Dataset content below:
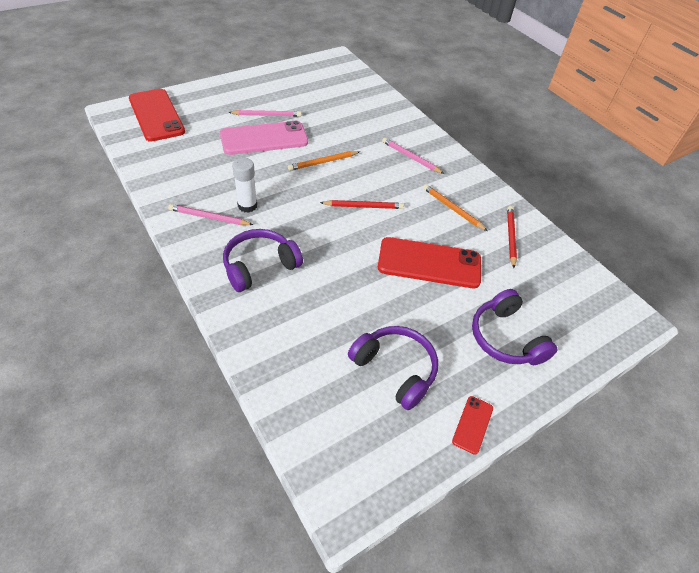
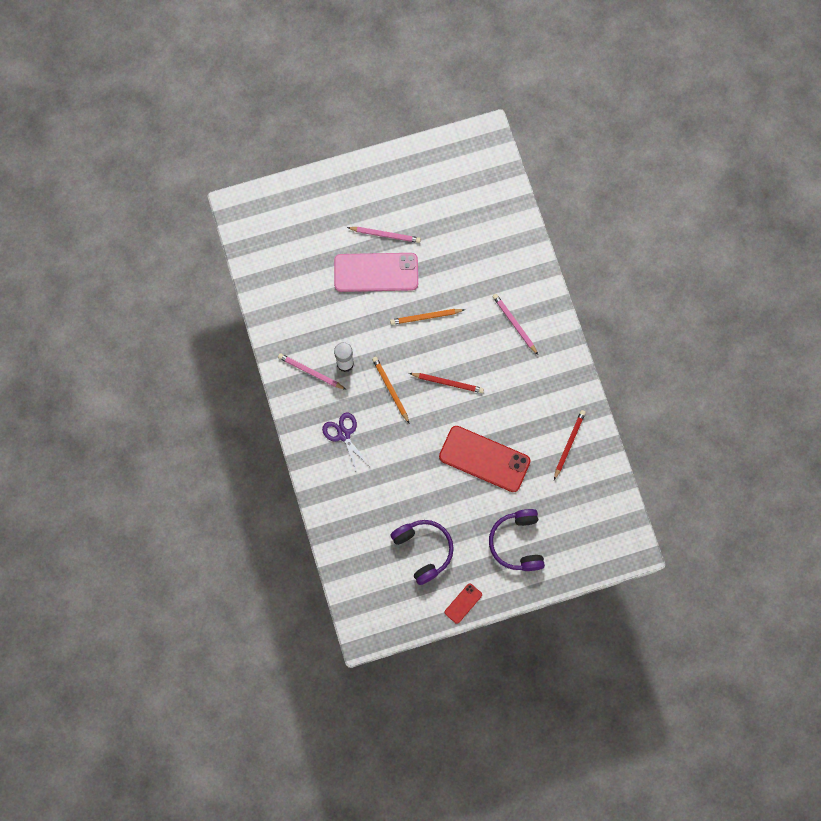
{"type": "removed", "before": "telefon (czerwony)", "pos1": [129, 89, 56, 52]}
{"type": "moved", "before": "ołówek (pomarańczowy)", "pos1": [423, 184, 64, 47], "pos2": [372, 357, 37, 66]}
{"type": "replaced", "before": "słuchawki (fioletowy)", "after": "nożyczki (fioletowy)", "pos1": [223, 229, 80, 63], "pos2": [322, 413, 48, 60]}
End of Dataset content.
## What to produce
In your copy of the listing above, reproduce each line exactly and omit all pictures.

## Answer to the problem
{"type": "removed", "before": "telefon (czerwony)", "pos1": [129, 89, 56, 52]}
{"type": "moved", "before": "ołówek (pomarańczowy)", "pos1": [423, 184, 64, 47], "pos2": [372, 357, 37, 66]}
{"type": "replaced", "before": "słuchawki (fioletowy)", "after": "nożyczki (fioletowy)", "pos1": [223, 229, 80, 63], "pos2": [322, 413, 48, 60]}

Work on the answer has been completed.